Problem details:
Reproduce the lines below word for word, leaving out the pictures.

>>>

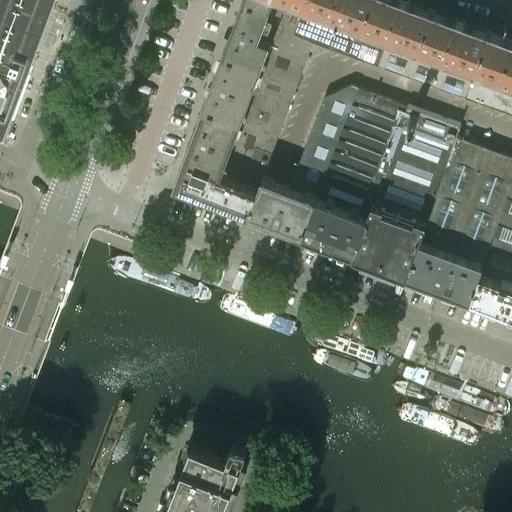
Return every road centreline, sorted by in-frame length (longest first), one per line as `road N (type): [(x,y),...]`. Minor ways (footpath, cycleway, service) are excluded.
road 1 (residential): [(249,254),(325,63),(511,132)]
road 2 (residential): [(511,351),(249,254)]
road 3 (residential): [(128,209),(201,0)]
road 4 (tertiary): [(0,368),(68,185)]
road 5 (tertiary): [(68,185),(134,10)]
road 6 (residential): [(17,164),(70,18)]
road 7 (residential): [(249,254),(128,209)]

<<<

Expected answer:
Return every road centreline, sorted by in-frame length (longest first), one per line as `road N (type): [(x,y),...]`. Minor ways (footpath, cycleway, service) are excluded.
road 1 (residential): [(249,254),(325,63),(511,132)]
road 2 (residential): [(511,351),(249,254)]
road 3 (residential): [(128,209),(201,0)]
road 4 (tertiary): [(0,368),(68,185)]
road 5 (tertiary): [(68,185),(134,10)]
road 6 (residential): [(17,164),(70,18)]
road 7 (residential): [(249,254),(128,209)]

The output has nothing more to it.